___ DATA SUPPLIED ___

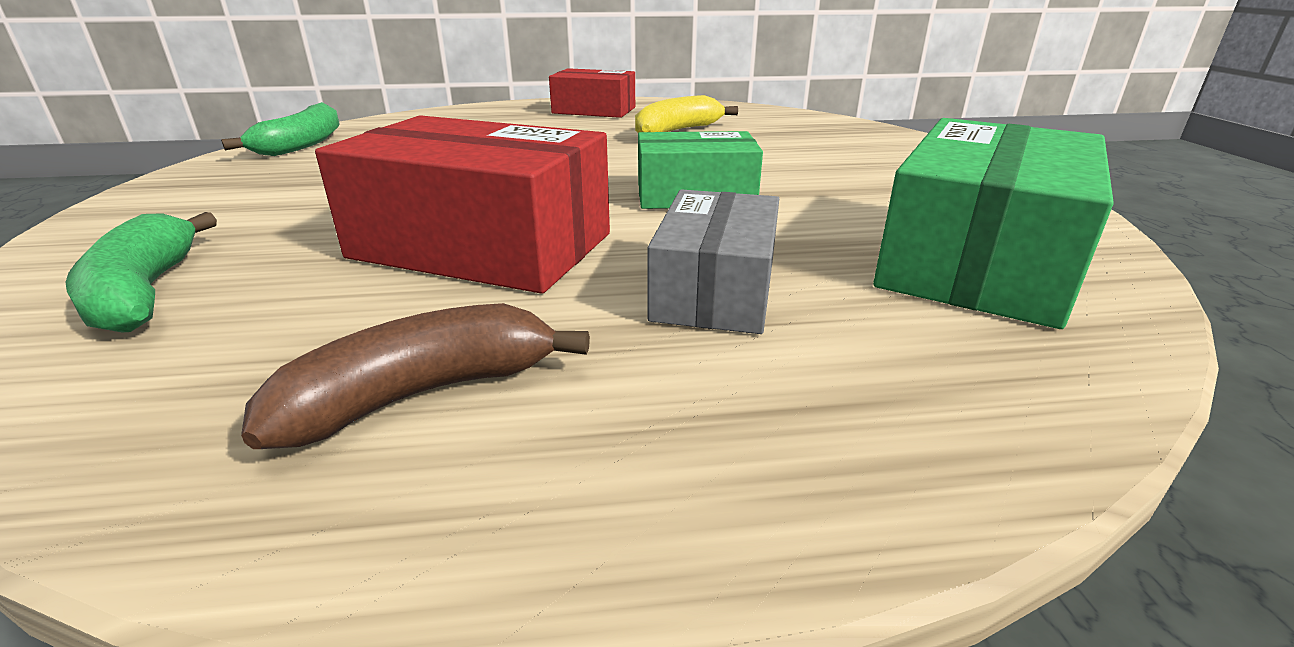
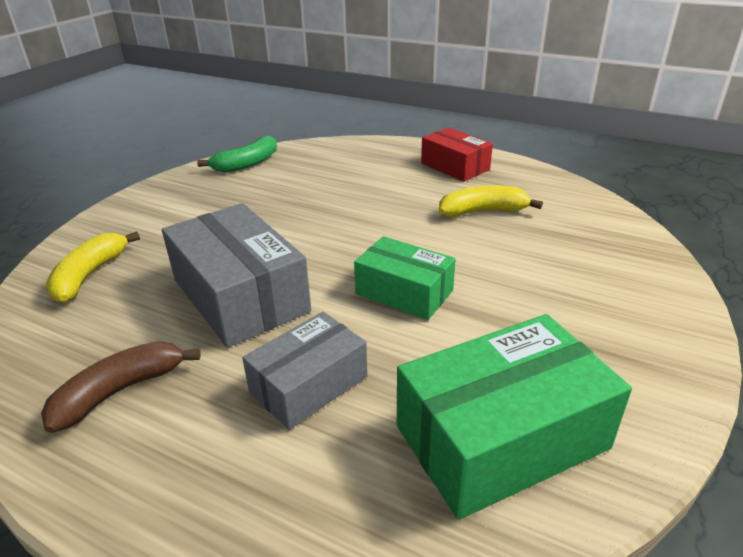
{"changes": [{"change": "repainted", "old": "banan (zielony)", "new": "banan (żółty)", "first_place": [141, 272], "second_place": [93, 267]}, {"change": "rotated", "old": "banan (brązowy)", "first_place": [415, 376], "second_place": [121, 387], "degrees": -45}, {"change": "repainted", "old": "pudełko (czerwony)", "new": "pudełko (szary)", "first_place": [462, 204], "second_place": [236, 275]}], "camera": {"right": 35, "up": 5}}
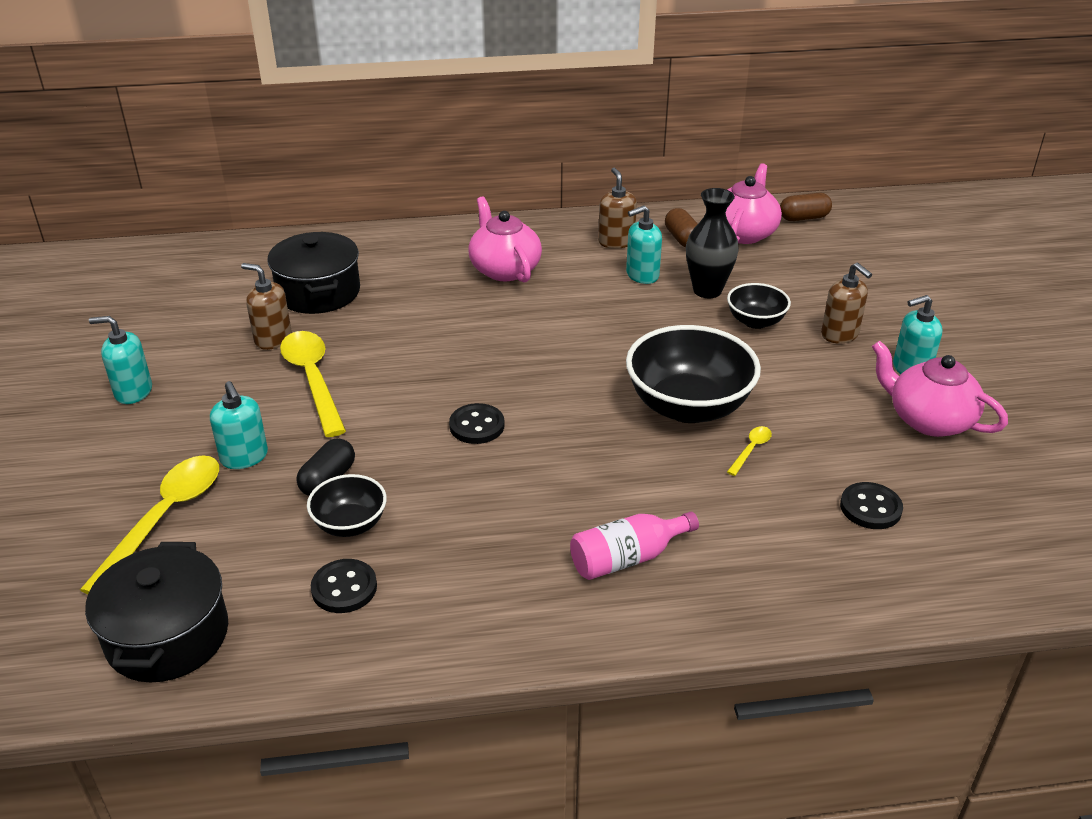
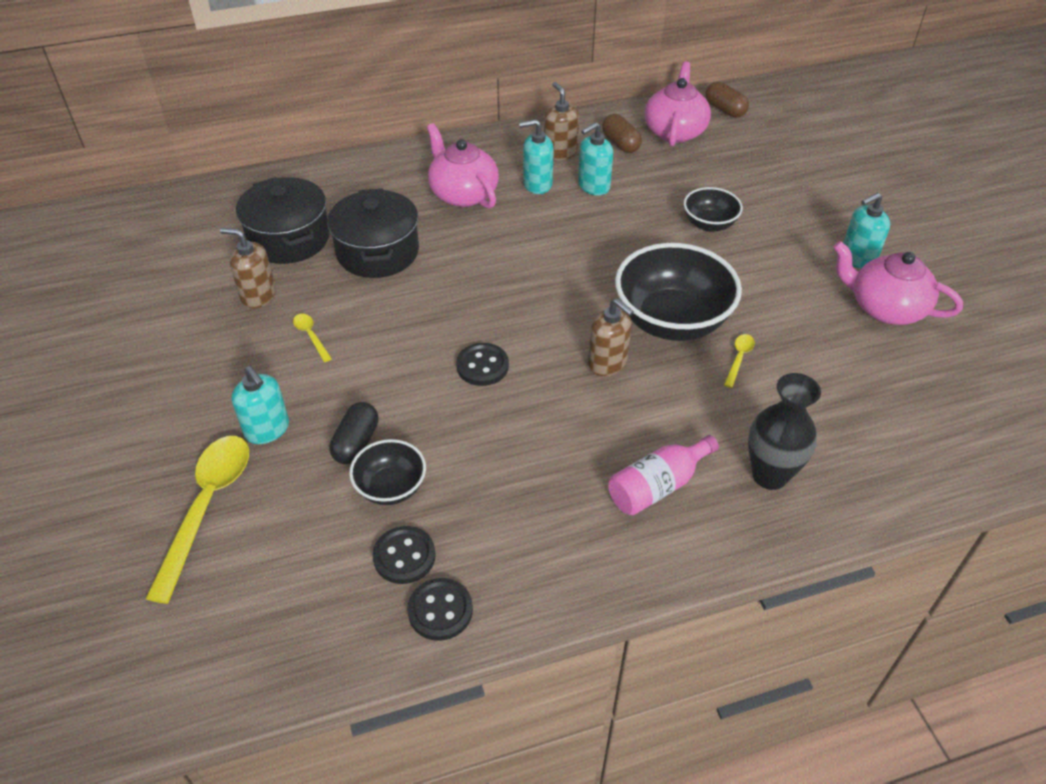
{"changes": [{"change": "shifted", "old": "garnek (czarny)", "first_place": [156, 612], "second_place": [373, 233]}, {"change": "shifted", "old": "dozownik mydła (turkusowy)", "first_place": [120, 360], "second_place": [536, 156]}, {"change": "scaled", "old": "łyżka (żółty)", "first_place": [313, 384], "second_place": [312, 338], "factor": 0.44}, {"change": "shifted", "old": "wazon (czarny)", "first_place": [712, 243], "second_place": [784, 431]}, {"change": "rotated", "old": "kapsułka (brązowy)", "first_place": [806, 207], "second_place": [727, 100], "degrees": 75}, {"change": "shifted", "old": "dozownik mydła (brązowy)", "first_place": [846, 303], "second_place": [611, 337]}, {"change": "shifted", "old": "guzik (czarny)", "first_place": [871, 505], "second_place": [440, 609]}], "camera": {"right": -10, "up": 10}}
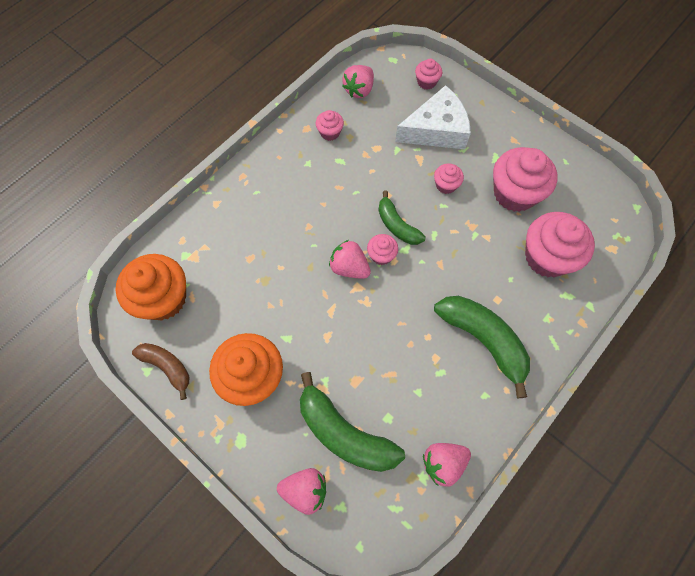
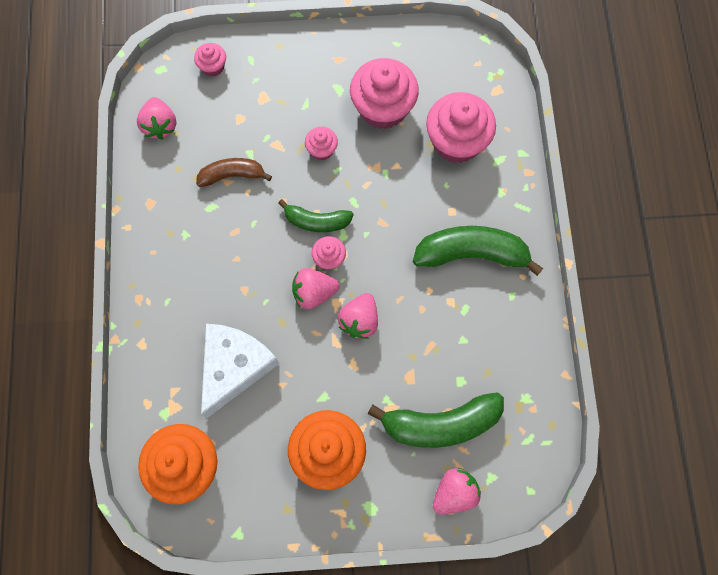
{"changes": [{"change": "shifted", "old": "banan (brązowy)", "first_place": [161, 371], "second_place": [234, 172]}, {"change": "gone", "old": "muffinka (różowy)", "first_place": [329, 125]}, {"change": "shifted", "old": "ser (biały)", "first_place": [433, 117], "second_place": [240, 371]}, {"change": "shifted", "old": "truskawka (różowy)", "first_place": [447, 465], "second_place": [358, 316]}], "camera": {"right": -45, "up": 5}}
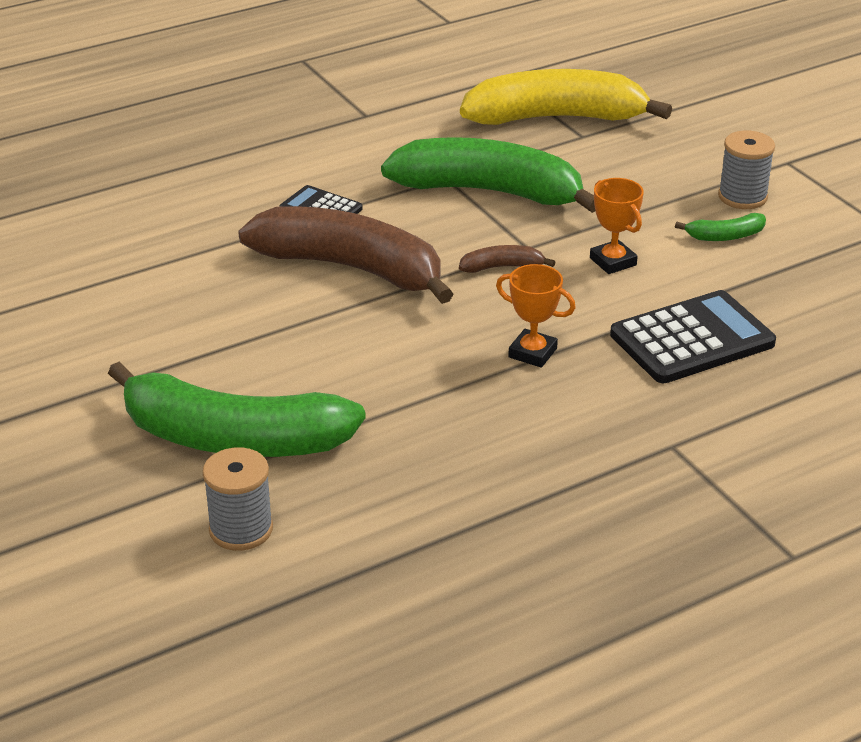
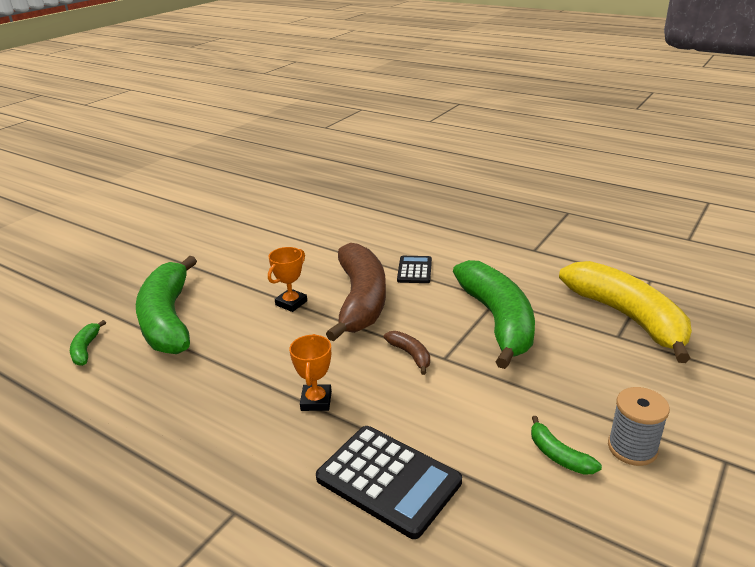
{"changes": [{"change": "swapped", "old": "szpulka (szary)", "new": "banan (zielony)", "first_place": [238, 499], "second_place": [88, 343]}, {"change": "shifted", "old": "puchar (pomarańczowy)", "first_place": [617, 226], "second_place": [287, 279]}], "camera": {"right": 65, "up": -5}}
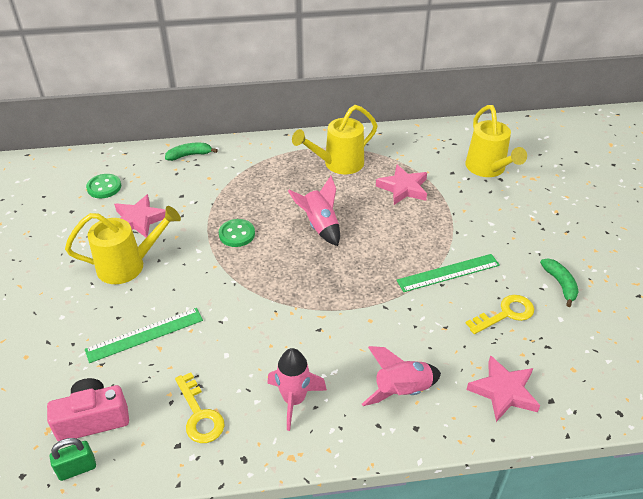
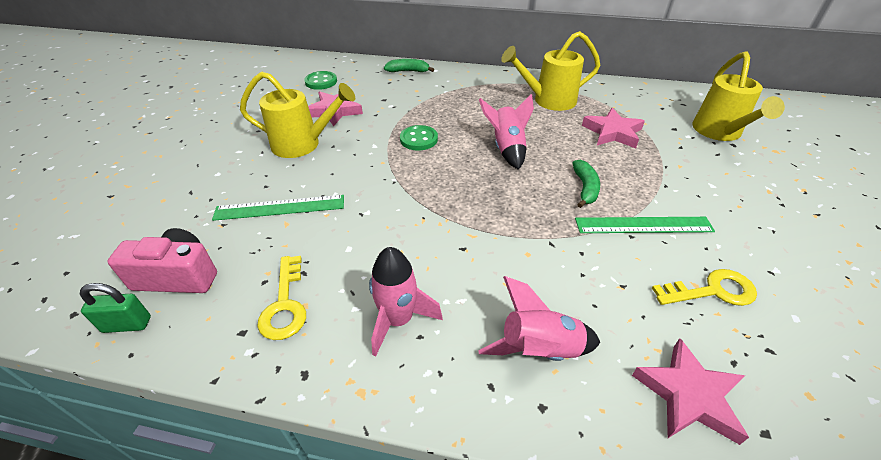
{"changes": [{"change": "shifted", "old": "banan (zielony)", "first_place": [559, 283], "second_place": [586, 184]}], "camera": {"right": 20, "up": 0}}
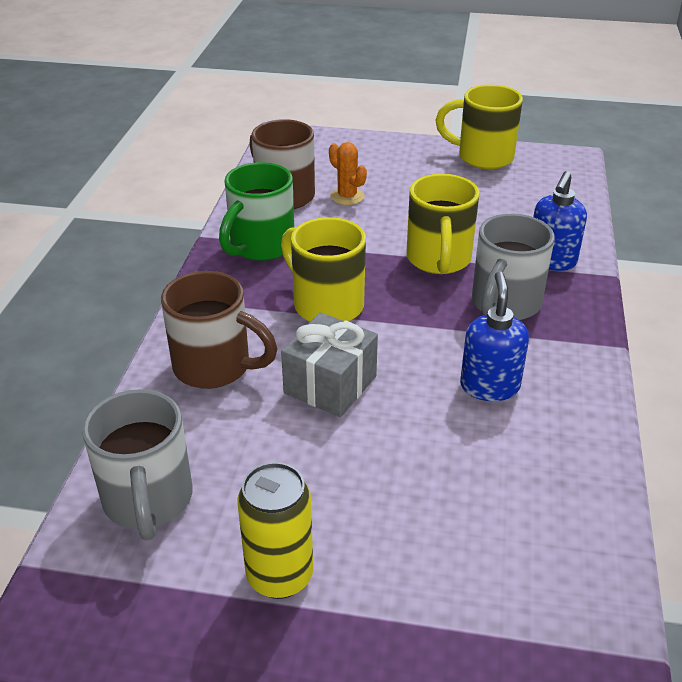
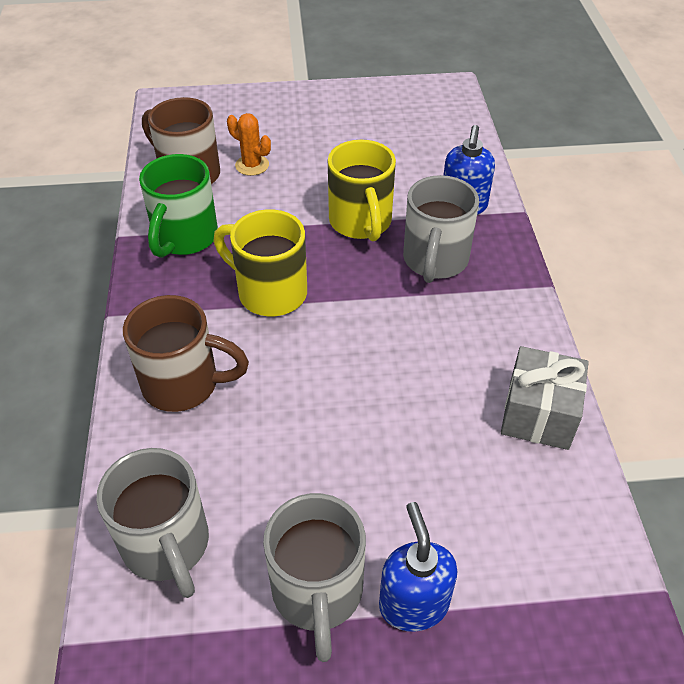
{"changes": [{"change": "swapped", "old": "puszka (żółty)", "new": "kubek (szary)", "first_place": [275, 530], "second_place": [314, 577]}, {"change": "shifted", "old": "prezent (szary)", "first_place": [329, 364], "second_place": [545, 398]}, {"change": "gone", "old": "kubek (żółty)", "first_place": [479, 127]}, {"change": "shifted", "old": "dozownik mydła (niebieski)", "first_place": [494, 336], "second_place": [418, 567]}], "camera": {"right": -15, "up": 10}}
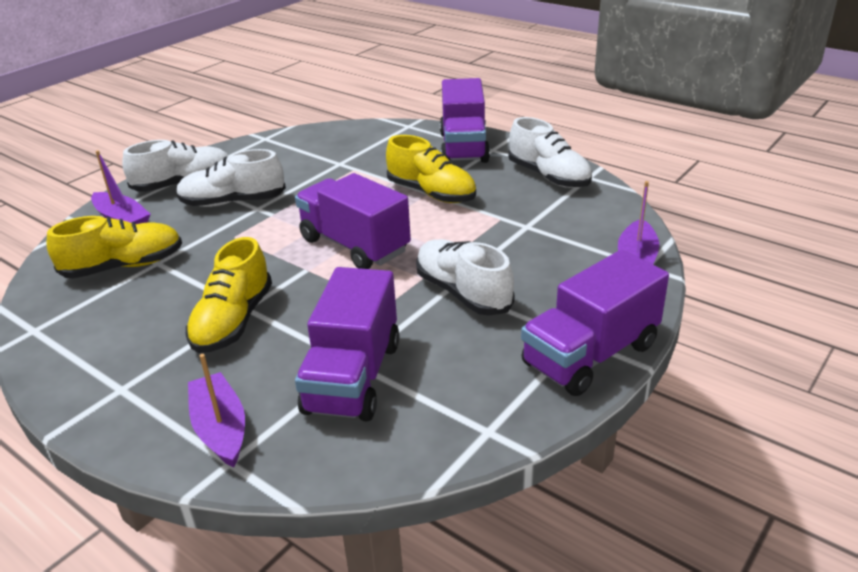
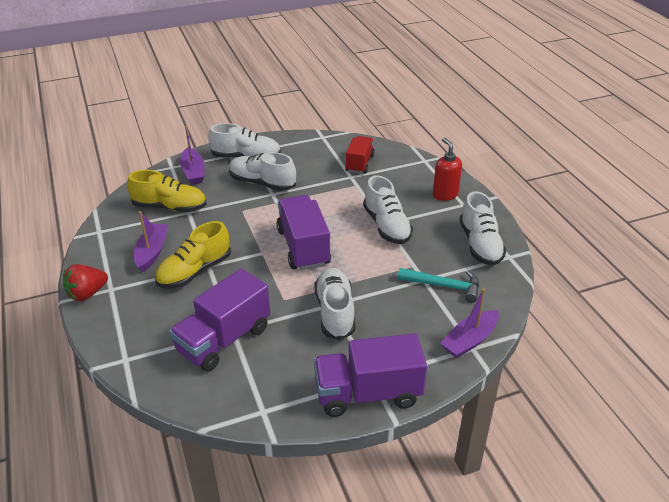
{"changes": [{"change": "shifted", "old": "łódka (fioletowy)", "first_place": [216, 411], "second_place": [151, 241]}, {"change": "repainted", "old": "but (żółty)", "new": "but (biały)", "first_place": [431, 169], "second_place": [388, 209]}, {"change": "swapped", "old": "ciężarówka (fioletowy)", "new": "dozownik mydła (czerwony)", "first_place": [465, 120], "second_place": [447, 169]}, {"change": "new", "new": "truskawka (czerwony)", "second_place": [85, 282]}, {"change": "new", "new": "ciężarówka (czerwony)", "second_place": [360, 155]}, {"change": "new", "new": "młotek (turkusowy)", "second_place": [438, 285]}], "camera": {"right": 30, "up": 5}}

___

PROBLEM DETAILS | Set down the records in full and exactly. Do not carry over any image.

WRITTEN SOLUTION |
{"changes": [{"change": "repainted", "old": "banan (zielony)", "new": "banan (żółty)", "first_place": [141, 272], "second_place": [93, 267]}, {"change": "rotated", "old": "banan (brązowy)", "first_place": [415, 376], "second_place": [121, 387], "degrees": -45}, {"change": "repainted", "old": "pudełko (czerwony)", "new": "pudełko (szary)", "first_place": [462, 204], "second_place": [236, 275]}], "camera": {"right": 35, "up": 5}}
{"changes": [{"change": "shifted", "old": "garnek (czarny)", "first_place": [156, 612], "second_place": [373, 233]}, {"change": "shifted", "old": "dozownik mydła (turkusowy)", "first_place": [120, 360], "second_place": [536, 156]}, {"change": "scaled", "old": "łyżka (żółty)", "first_place": [313, 384], "second_place": [312, 338], "factor": 0.44}, {"change": "shifted", "old": "wazon (czarny)", "first_place": [712, 243], "second_place": [784, 431]}, {"change": "rotated", "old": "kapsułka (brązowy)", "first_place": [806, 207], "second_place": [727, 100], "degrees": 75}, {"change": "shifted", "old": "dozownik mydła (brązowy)", "first_place": [846, 303], "second_place": [611, 337]}, {"change": "shifted", "old": "guzik (czarny)", "first_place": [871, 505], "second_place": [440, 609]}], "camera": {"right": -10, "up": 10}}
{"changes": [{"change": "shifted", "old": "banan (brązowy)", "first_place": [161, 371], "second_place": [234, 172]}, {"change": "gone", "old": "muffinka (różowy)", "first_place": [329, 125]}, {"change": "shifted", "old": "ser (biały)", "first_place": [433, 117], "second_place": [240, 371]}, {"change": "shifted", "old": "truskawka (różowy)", "first_place": [447, 465], "second_place": [358, 316]}], "camera": {"right": -45, "up": 5}}
{"changes": [{"change": "swapped", "old": "szpulka (szary)", "new": "banan (zielony)", "first_place": [238, 499], "second_place": [88, 343]}, {"change": "shifted", "old": "puchar (pomarańczowy)", "first_place": [617, 226], "second_place": [287, 279]}], "camera": {"right": 65, "up": -5}}
{"changes": [{"change": "shifted", "old": "banan (zielony)", "first_place": [559, 283], "second_place": [586, 184]}], "camera": {"right": 20, "up": 0}}
{"changes": [{"change": "swapped", "old": "puszka (żółty)", "new": "kubek (szary)", "first_place": [275, 530], "second_place": [314, 577]}, {"change": "shifted", "old": "prezent (szary)", "first_place": [329, 364], "second_place": [545, 398]}, {"change": "gone", "old": "kubek (żółty)", "first_place": [479, 127]}, {"change": "shifted", "old": "dozownik mydła (niebieski)", "first_place": [494, 336], "second_place": [418, 567]}], "camera": {"right": -15, "up": 10}}
{"changes": [{"change": "shifted", "old": "łódka (fioletowy)", "first_place": [216, 411], "second_place": [151, 241]}, {"change": "repainted", "old": "but (żółty)", "new": "but (biały)", "first_place": [431, 169], "second_place": [388, 209]}, {"change": "swapped", "old": "ciężarówka (fioletowy)", "new": "dozownik mydła (czerwony)", "first_place": [465, 120], "second_place": [447, 169]}, {"change": "new", "new": "truskawka (czerwony)", "second_place": [85, 282]}, {"change": "new", "new": "ciężarówka (czerwony)", "second_place": [360, 155]}, {"change": "new", "new": "młotek (turkusowy)", "second_place": [438, 285]}], "camera": {"right": 30, "up": 5}}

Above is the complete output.